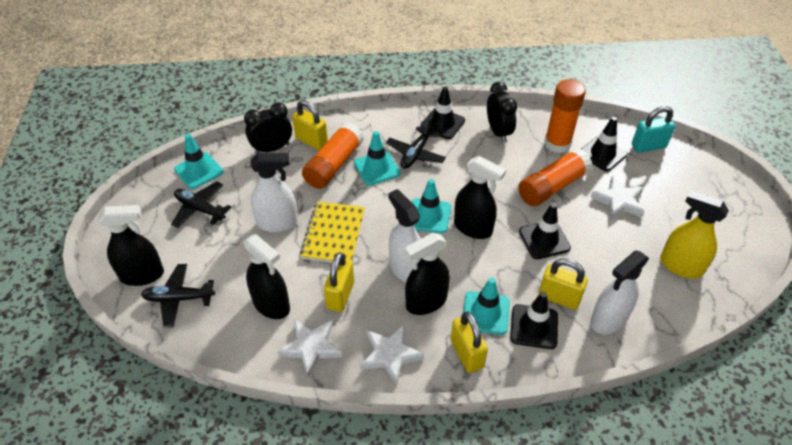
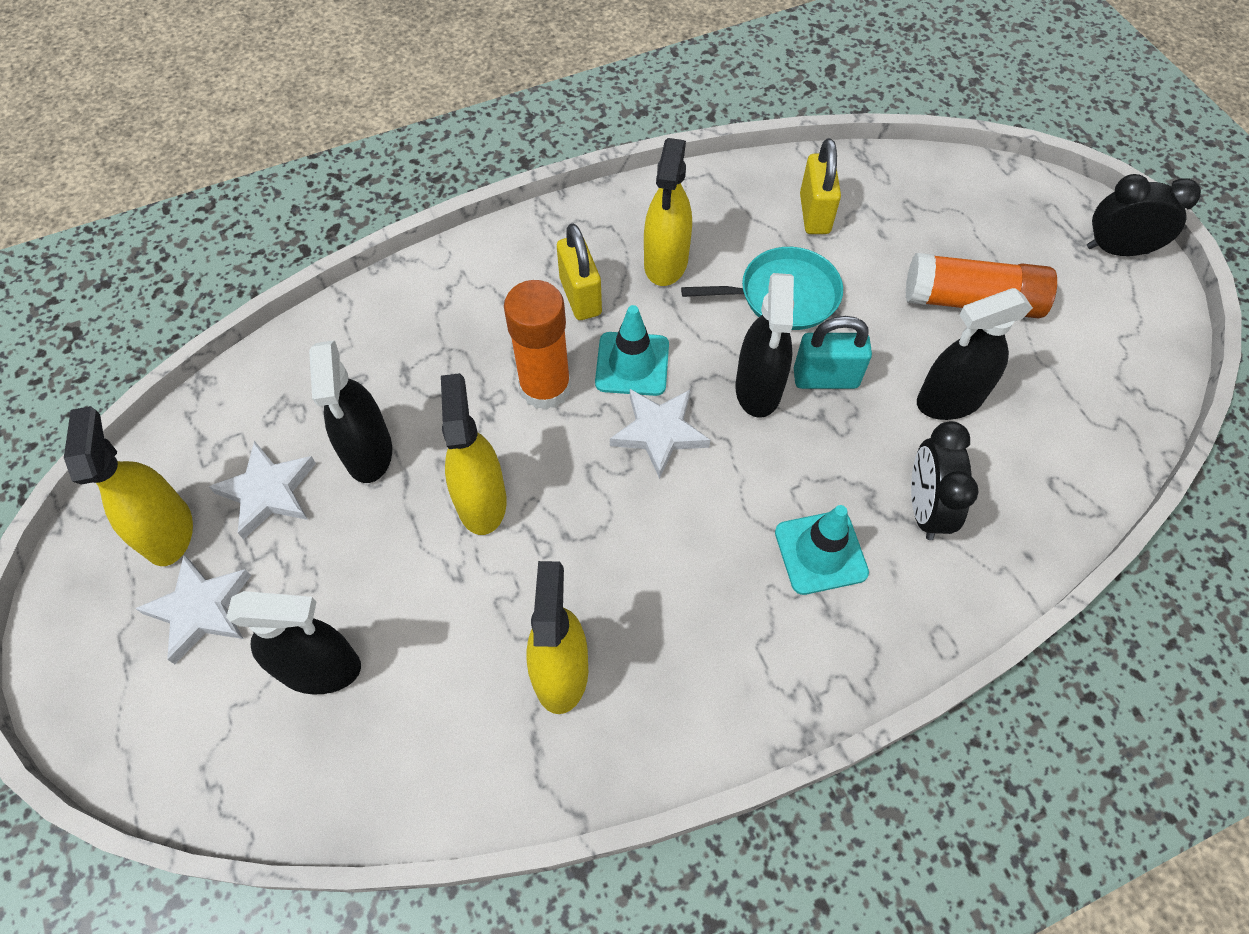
black plane: 3 -> 0
black traffic cone: 4 -> 0
orange glue stick: 3 -> 2
turquoise pan: 0 -> 1
turquoise traffic cone: 4 -> 2
white spray bottle: 3 -> 0
yellow notebook: 1 -> 0
yellow padlock: 4 -> 2
yellow spray bottle: 1 -> 4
+++++
◆ **TASK DIRECTIONS**
Omitting all pictures, set the listing down exactly.

◆ **YOUR SOLUTION**
black plane: 3 -> 0
black traffic cone: 4 -> 0
orange glue stick: 3 -> 2
turquoise pan: 0 -> 1
turquoise traffic cone: 4 -> 2
white spray bottle: 3 -> 0
yellow notebook: 1 -> 0
yellow padlock: 4 -> 2
yellow spray bottle: 1 -> 4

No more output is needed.